Task description.
Produce a verbatim copy of the data below that contains no pictures.

:: Task data

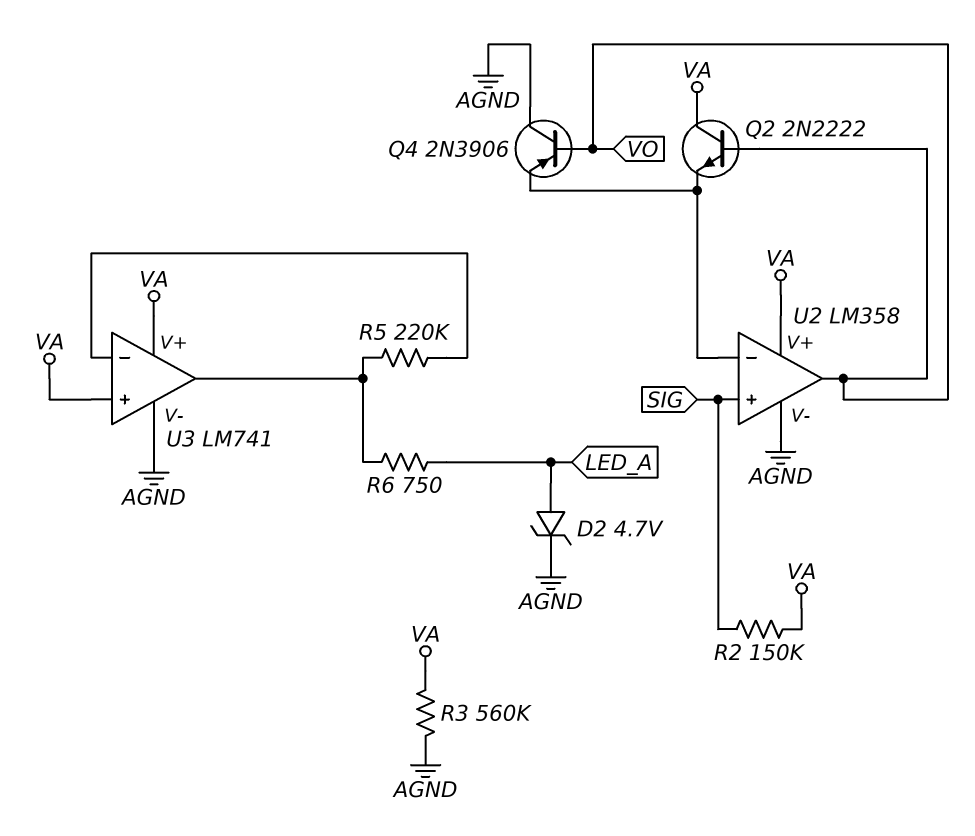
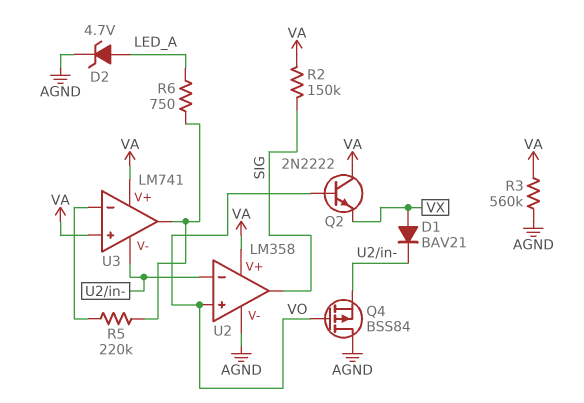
D1: none -> diode BAV21 (A VX, K U2/in-)
Q2: NPN 2N2222 (B VO, C VA, E U2/in-) -> NPN 2N2222 (B VO, C VA, E VX)
Q4: PNP 2N3906 (B VO, C AGND, E U2/in-) -> PMOS BSS84 (G VO, D AGND, S U2/in-)
U2 pin in+: SIG -> VO
U2 pin out: VO -> SIG
U3 pin V-: AGND -> U2/in-

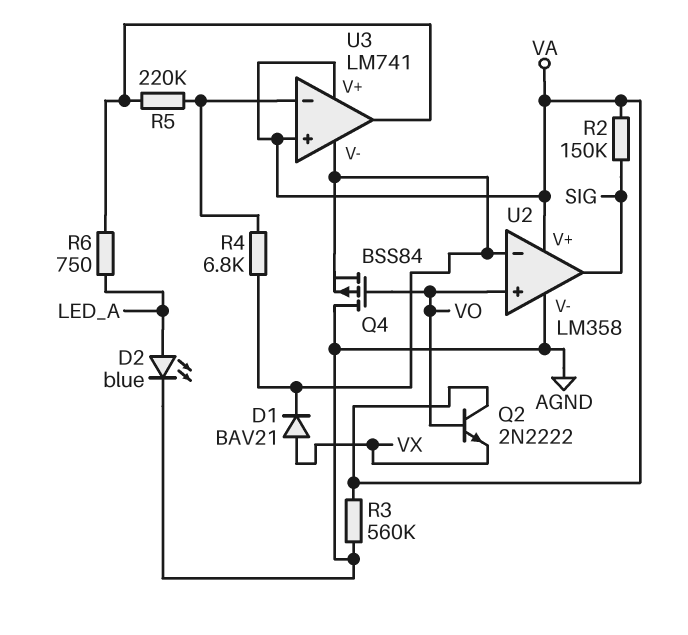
D2: zener 4.7V (A LED_A, K AGND) -> LED blue (A LED_A, K AGND)
R4: none -> 6.8k (U2/in-, U3/in-)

::::

Task result.
D1: none -> diode BAV21 (A VX, K U2/in-)
Q2: NPN 2N2222 (B VO, C VA, E U2/in-) -> NPN 2N2222 (B VO, C VA, E VX)
Q4: PNP 2N3906 (B VO, C AGND, E U2/in-) -> PMOS BSS84 (G VO, D AGND, S U2/in-)
U2 pin in+: SIG -> VO
U2 pin out: VO -> SIG
U3 pin V-: AGND -> U2/in-

D2: zener 4.7V (A LED_A, K AGND) -> LED blue (A LED_A, K AGND)
R4: none -> 6.8k (U2/in-, U3/in-)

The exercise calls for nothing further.